Stored items from a collection:
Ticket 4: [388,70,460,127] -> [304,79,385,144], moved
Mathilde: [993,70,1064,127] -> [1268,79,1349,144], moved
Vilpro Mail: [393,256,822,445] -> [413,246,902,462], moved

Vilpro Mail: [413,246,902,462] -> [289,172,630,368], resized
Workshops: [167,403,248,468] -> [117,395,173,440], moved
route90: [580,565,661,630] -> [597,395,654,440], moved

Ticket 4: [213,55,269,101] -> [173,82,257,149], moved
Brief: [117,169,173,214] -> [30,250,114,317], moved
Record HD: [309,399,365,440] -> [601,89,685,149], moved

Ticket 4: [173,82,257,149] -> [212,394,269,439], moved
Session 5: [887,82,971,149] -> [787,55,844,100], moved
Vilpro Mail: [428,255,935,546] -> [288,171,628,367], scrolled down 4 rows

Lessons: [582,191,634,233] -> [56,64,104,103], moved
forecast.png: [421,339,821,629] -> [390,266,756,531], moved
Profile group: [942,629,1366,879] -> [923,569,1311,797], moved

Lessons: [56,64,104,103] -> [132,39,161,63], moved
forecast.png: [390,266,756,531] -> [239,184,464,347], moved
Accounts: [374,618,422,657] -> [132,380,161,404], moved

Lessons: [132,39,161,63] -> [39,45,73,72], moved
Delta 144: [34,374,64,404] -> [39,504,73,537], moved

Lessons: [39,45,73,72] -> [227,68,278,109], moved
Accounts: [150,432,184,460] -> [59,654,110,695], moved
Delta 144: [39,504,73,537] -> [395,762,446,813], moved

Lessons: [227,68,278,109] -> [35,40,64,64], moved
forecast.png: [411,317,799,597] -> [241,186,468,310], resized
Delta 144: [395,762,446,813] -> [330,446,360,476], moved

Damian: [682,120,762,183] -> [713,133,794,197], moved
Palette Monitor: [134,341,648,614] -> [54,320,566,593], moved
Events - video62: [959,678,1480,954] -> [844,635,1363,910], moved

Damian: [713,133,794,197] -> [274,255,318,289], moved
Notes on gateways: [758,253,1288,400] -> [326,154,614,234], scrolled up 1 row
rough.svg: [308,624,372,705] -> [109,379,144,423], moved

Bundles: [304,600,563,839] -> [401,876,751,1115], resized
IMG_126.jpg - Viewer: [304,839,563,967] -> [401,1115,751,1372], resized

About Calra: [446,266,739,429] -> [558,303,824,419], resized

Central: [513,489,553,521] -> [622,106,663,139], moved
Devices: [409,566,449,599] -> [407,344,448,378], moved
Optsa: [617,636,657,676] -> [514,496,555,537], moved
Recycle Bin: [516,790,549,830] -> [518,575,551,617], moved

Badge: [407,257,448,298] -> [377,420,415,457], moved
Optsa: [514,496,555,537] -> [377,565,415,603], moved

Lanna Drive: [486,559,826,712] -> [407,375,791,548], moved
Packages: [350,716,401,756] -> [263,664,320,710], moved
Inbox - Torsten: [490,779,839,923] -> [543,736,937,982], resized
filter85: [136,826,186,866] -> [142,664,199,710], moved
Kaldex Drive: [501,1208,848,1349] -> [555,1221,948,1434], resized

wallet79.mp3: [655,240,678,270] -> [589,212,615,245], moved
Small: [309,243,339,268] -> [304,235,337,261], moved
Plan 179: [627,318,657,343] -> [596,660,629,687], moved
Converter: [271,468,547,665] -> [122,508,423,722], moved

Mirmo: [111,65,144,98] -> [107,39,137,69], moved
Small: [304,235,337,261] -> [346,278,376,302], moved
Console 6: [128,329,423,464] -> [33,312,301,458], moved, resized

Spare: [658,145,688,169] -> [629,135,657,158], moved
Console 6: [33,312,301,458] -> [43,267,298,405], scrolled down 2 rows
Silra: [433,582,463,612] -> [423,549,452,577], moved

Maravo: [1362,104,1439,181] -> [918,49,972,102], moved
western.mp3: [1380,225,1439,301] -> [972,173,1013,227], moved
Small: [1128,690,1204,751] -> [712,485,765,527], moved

> _ASSIGNMENT_
Transcribe the records above from the line holding "Recycle Bin: [516,790,549,830]" down to the line holding "Inbox - Torsten: [490,779,839,923]", inclusive, without adding anything.

> _SOLUTION TO THIS EXERCISE_
Recycle Bin: [516,790,549,830] -> [518,575,551,617], moved

Badge: [407,257,448,298] -> [377,420,415,457], moved
Optsa: [514,496,555,537] -> [377,565,415,603], moved

Lanna Drive: [486,559,826,712] -> [407,375,791,548], moved
Packages: [350,716,401,756] -> [263,664,320,710], moved
Inbox - Torsten: [490,779,839,923] -> [543,736,937,982], resized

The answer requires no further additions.